• Available data:
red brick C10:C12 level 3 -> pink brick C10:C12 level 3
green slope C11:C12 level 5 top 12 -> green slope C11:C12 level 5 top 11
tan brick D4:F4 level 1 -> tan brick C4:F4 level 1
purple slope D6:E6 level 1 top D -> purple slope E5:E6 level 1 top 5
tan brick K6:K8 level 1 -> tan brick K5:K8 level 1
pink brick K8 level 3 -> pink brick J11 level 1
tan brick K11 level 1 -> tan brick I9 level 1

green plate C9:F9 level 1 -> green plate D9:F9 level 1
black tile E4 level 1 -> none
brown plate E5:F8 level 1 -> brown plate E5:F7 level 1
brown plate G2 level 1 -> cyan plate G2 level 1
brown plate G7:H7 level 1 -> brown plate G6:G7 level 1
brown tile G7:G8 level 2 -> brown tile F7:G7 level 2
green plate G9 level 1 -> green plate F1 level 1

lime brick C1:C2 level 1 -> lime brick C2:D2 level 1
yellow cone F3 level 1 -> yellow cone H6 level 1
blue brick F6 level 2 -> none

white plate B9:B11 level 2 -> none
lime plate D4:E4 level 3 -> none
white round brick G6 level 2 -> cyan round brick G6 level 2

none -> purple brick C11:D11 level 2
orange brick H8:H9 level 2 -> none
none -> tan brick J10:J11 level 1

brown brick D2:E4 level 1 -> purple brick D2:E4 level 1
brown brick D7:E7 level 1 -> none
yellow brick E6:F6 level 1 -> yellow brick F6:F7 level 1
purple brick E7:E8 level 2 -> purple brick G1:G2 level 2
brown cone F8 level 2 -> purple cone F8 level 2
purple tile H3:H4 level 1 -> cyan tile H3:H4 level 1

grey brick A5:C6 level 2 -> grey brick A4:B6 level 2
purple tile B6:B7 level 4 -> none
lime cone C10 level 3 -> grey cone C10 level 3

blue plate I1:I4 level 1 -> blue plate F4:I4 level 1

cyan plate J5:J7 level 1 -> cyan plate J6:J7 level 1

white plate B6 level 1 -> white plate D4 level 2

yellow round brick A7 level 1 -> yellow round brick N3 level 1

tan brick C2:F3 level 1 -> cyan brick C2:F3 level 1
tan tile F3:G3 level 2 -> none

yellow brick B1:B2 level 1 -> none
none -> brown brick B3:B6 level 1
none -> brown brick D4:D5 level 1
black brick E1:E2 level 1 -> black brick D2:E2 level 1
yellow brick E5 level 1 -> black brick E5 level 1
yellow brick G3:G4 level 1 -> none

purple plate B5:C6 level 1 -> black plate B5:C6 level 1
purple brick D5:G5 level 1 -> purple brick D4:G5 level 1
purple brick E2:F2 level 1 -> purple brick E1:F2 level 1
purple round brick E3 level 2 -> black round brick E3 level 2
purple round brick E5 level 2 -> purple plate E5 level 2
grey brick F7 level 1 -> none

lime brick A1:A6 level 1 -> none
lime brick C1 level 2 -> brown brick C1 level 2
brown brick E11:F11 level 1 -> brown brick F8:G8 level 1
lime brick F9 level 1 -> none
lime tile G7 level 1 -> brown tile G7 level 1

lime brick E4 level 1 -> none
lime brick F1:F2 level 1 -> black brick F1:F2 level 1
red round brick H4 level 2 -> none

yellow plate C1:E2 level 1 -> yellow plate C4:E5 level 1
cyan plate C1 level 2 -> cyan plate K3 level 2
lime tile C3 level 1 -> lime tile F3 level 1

• Instructions for the task:
When the entries above are retyped, each line must stay exactly as it is.

• Task output:
red brick C10:C12 level 3 -> pink brick C10:C12 level 3
green slope C11:C12 level 5 top 12 -> green slope C11:C12 level 5 top 11
tan brick D4:F4 level 1 -> tan brick C4:F4 level 1
purple slope D6:E6 level 1 top D -> purple slope E5:E6 level 1 top 5
tan brick K6:K8 level 1 -> tan brick K5:K8 level 1
pink brick K8 level 3 -> pink brick J11 level 1
tan brick K11 level 1 -> tan brick I9 level 1

green plate C9:F9 level 1 -> green plate D9:F9 level 1
black tile E4 level 1 -> none
brown plate E5:F8 level 1 -> brown plate E5:F7 level 1
brown plate G2 level 1 -> cyan plate G2 level 1
brown plate G7:H7 level 1 -> brown plate G6:G7 level 1
brown tile G7:G8 level 2 -> brown tile F7:G7 level 2
green plate G9 level 1 -> green plate F1 level 1

lime brick C1:C2 level 1 -> lime brick C2:D2 level 1
yellow cone F3 level 1 -> yellow cone H6 level 1
blue brick F6 level 2 -> none

white plate B9:B11 level 2 -> none
lime plate D4:E4 level 3 -> none
white round brick G6 level 2 -> cyan round brick G6 level 2

none -> purple brick C11:D11 level 2
orange brick H8:H9 level 2 -> none
none -> tan brick J10:J11 level 1

brown brick D2:E4 level 1 -> purple brick D2:E4 level 1
brown brick D7:E7 level 1 -> none
yellow brick E6:F6 level 1 -> yellow brick F6:F7 level 1
purple brick E7:E8 level 2 -> purple brick G1:G2 level 2
brown cone F8 level 2 -> purple cone F8 level 2
purple tile H3:H4 level 1 -> cyan tile H3:H4 level 1

grey brick A5:C6 level 2 -> grey brick A4:B6 level 2
purple tile B6:B7 level 4 -> none
lime cone C10 level 3 -> grey cone C10 level 3

blue plate I1:I4 level 1 -> blue plate F4:I4 level 1

cyan plate J5:J7 level 1 -> cyan plate J6:J7 level 1

white plate B6 level 1 -> white plate D4 level 2

yellow round brick A7 level 1 -> yellow round brick N3 level 1

tan brick C2:F3 level 1 -> cyan brick C2:F3 level 1
tan tile F3:G3 level 2 -> none

yellow brick B1:B2 level 1 -> none
none -> brown brick B3:B6 level 1
none -> brown brick D4:D5 level 1
black brick E1:E2 level 1 -> black brick D2:E2 level 1
yellow brick E5 level 1 -> black brick E5 level 1
yellow brick G3:G4 level 1 -> none

purple plate B5:C6 level 1 -> black plate B5:C6 level 1
purple brick D5:G5 level 1 -> purple brick D4:G5 level 1
purple brick E2:F2 level 1 -> purple brick E1:F2 level 1
purple round brick E3 level 2 -> black round brick E3 level 2
purple round brick E5 level 2 -> purple plate E5 level 2
grey brick F7 level 1 -> none

lime brick A1:A6 level 1 -> none
lime brick C1 level 2 -> brown brick C1 level 2
brown brick E11:F11 level 1 -> brown brick F8:G8 level 1
lime brick F9 level 1 -> none
lime tile G7 level 1 -> brown tile G7 level 1

lime brick E4 level 1 -> none
lime brick F1:F2 level 1 -> black brick F1:F2 level 1
red round brick H4 level 2 -> none

yellow plate C1:E2 level 1 -> yellow plate C4:E5 level 1
cyan plate C1 level 2 -> cyan plate K3 level 2
lime tile C3 level 1 -> lime tile F3 level 1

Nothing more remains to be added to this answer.